Each line in the material below, starting at the one that contains "IC101 pin PD3: W7 -> none" and ending at the one that contains "TR2: NPN (B", should be repeated exactly; the pictures should not.

*Excerpted data*:
BEGIN

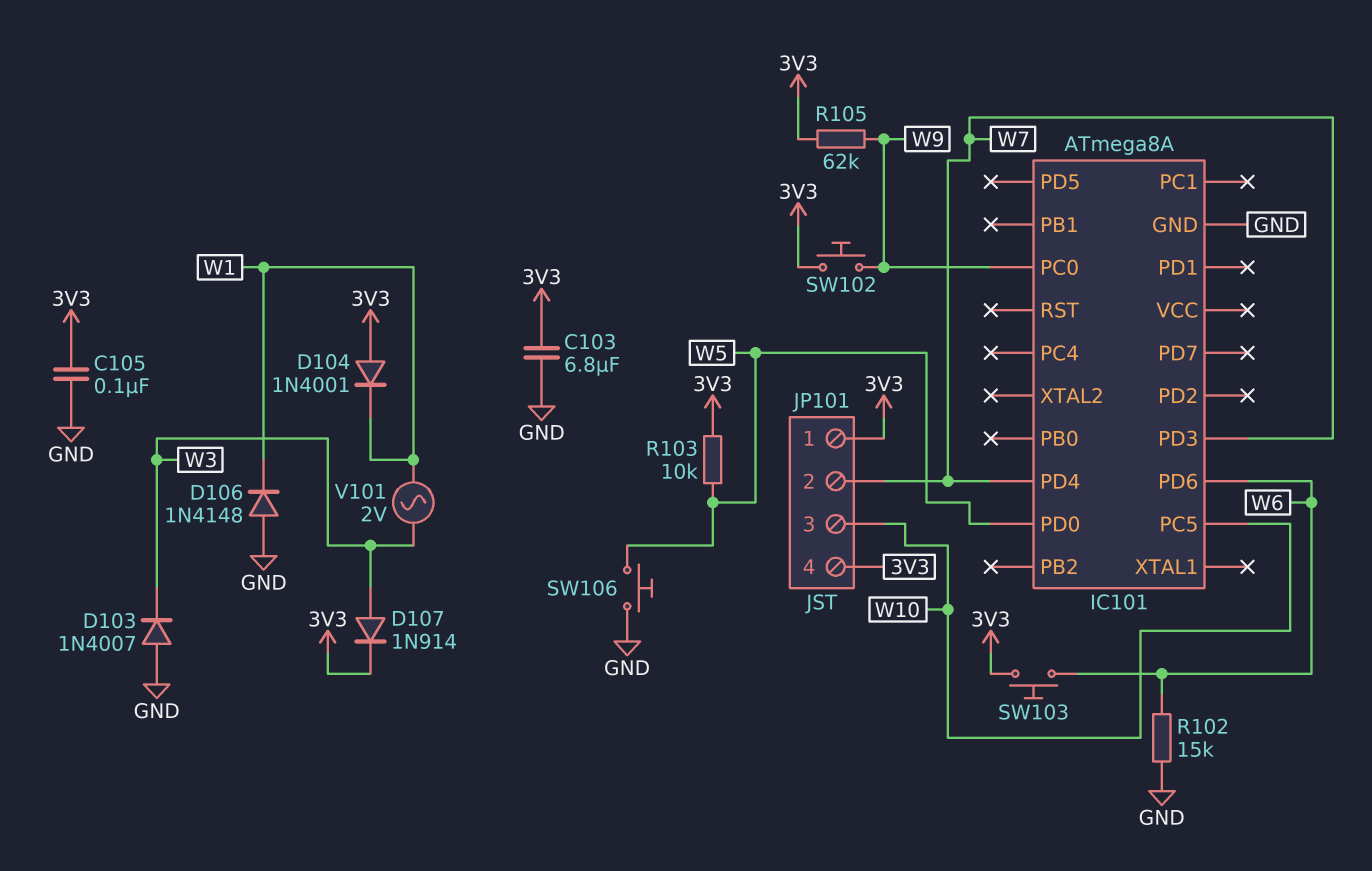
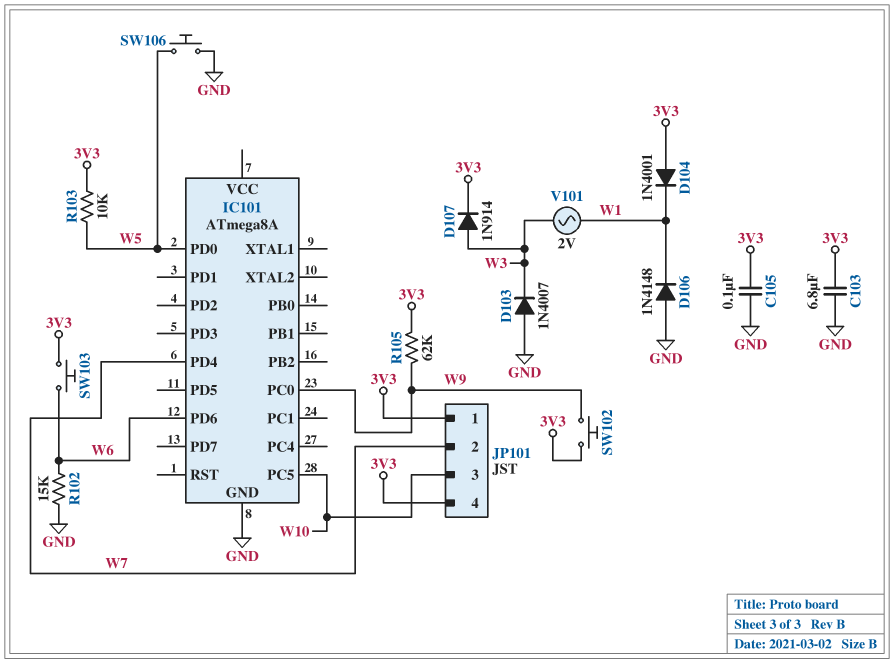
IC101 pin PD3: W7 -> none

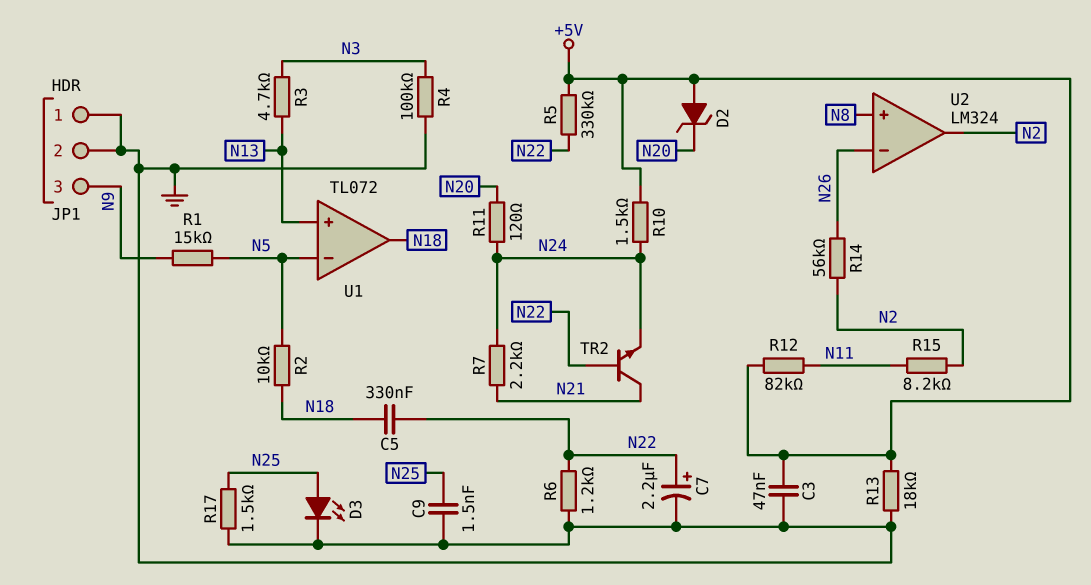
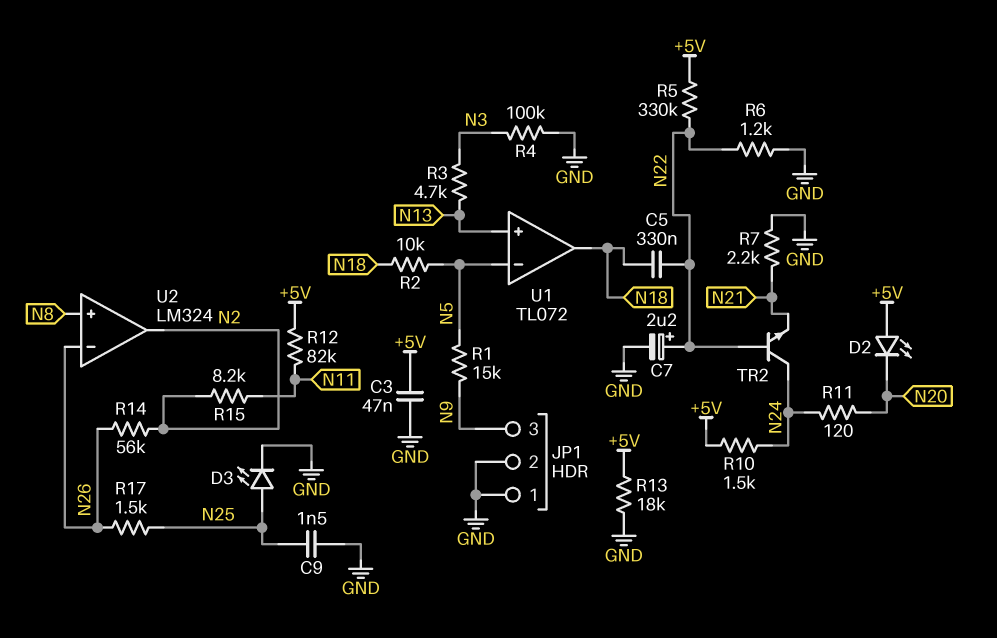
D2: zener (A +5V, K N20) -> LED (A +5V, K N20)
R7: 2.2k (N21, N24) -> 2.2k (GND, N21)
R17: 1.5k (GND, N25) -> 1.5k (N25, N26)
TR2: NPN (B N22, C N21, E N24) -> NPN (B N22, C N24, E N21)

END
BEGIN

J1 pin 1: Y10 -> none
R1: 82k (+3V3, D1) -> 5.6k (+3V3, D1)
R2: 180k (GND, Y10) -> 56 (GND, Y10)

END

*Answer box*:
IC101 pin PD3: W7 -> none

D2: zener (A +5V, K N20) -> LED (A +5V, K N20)
R7: 2.2k (N21, N24) -> 2.2k (GND, N21)
R17: 1.5k (GND, N25) -> 1.5k (N25, N26)
TR2: NPN (B N22, C N21, E N24) -> NPN (B N22, C N24, E N21)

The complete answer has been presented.